*TASK MATERIAL*
#####

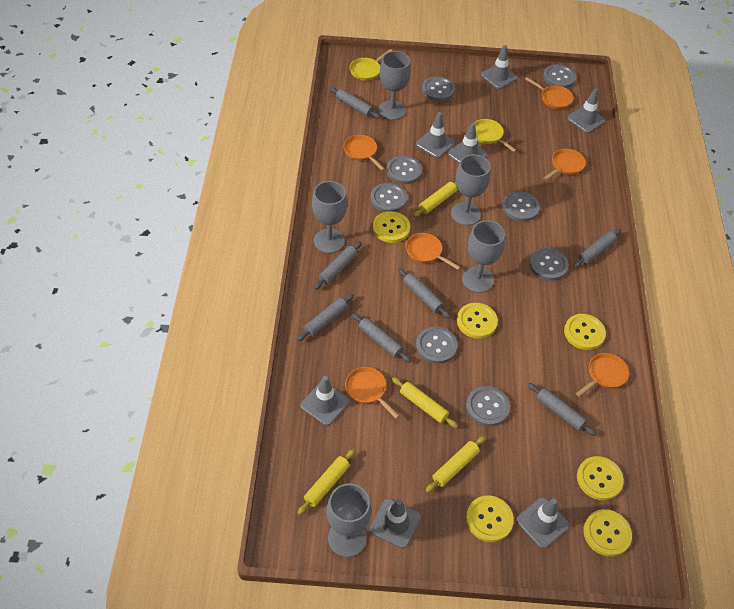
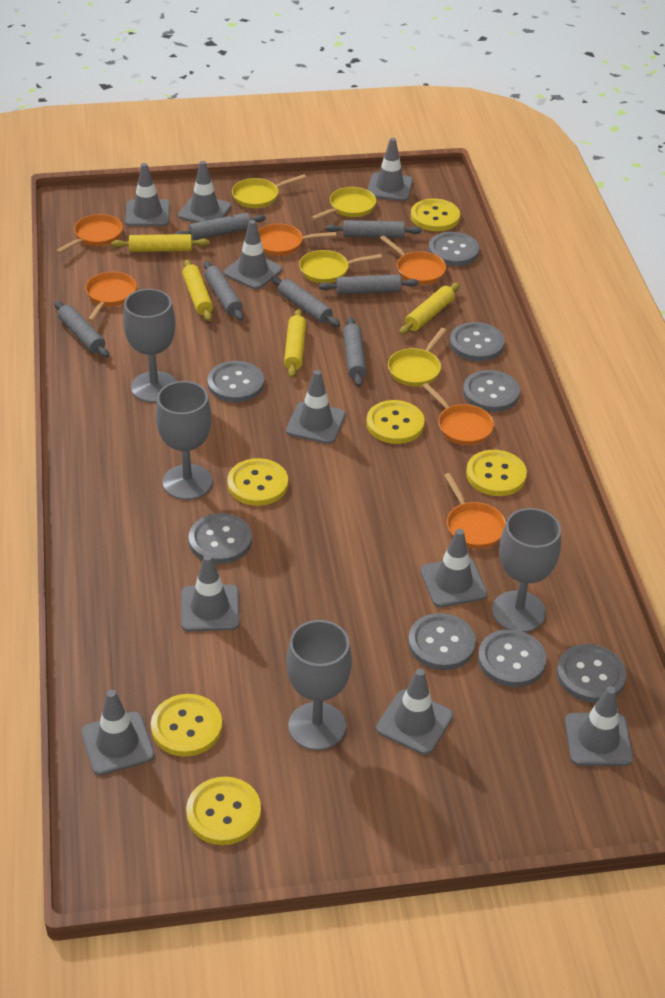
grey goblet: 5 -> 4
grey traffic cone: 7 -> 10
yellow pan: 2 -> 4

#####

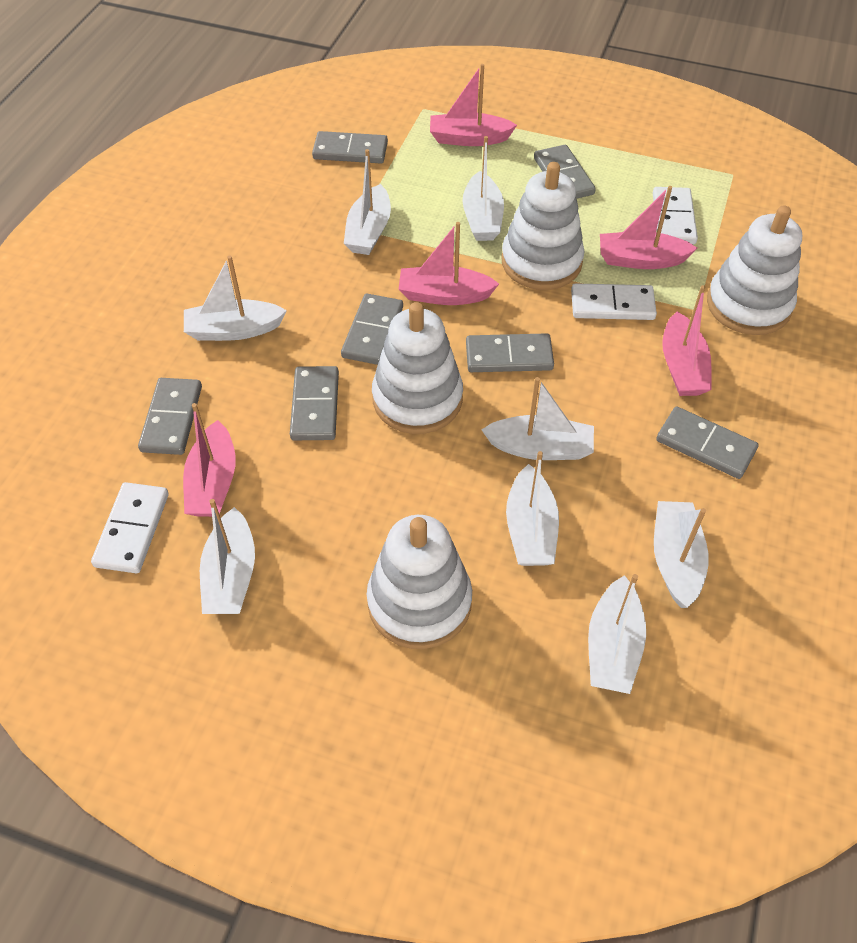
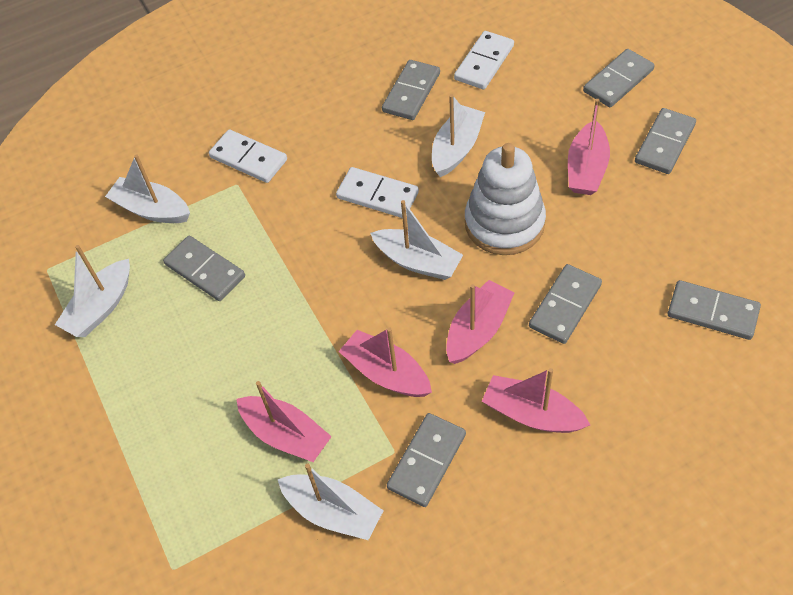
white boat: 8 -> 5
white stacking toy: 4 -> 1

#####

*EXERCISE DESCRIPTION*
When you reach the line containing "grey goblet: 5 -> 4" in the data above, start copying exactly, and stop after the line containing "yellow pan: 2 -> 4".

*SOLUTION TO THE PROBLEM*
grey goblet: 5 -> 4
grey traffic cone: 7 -> 10
yellow pan: 2 -> 4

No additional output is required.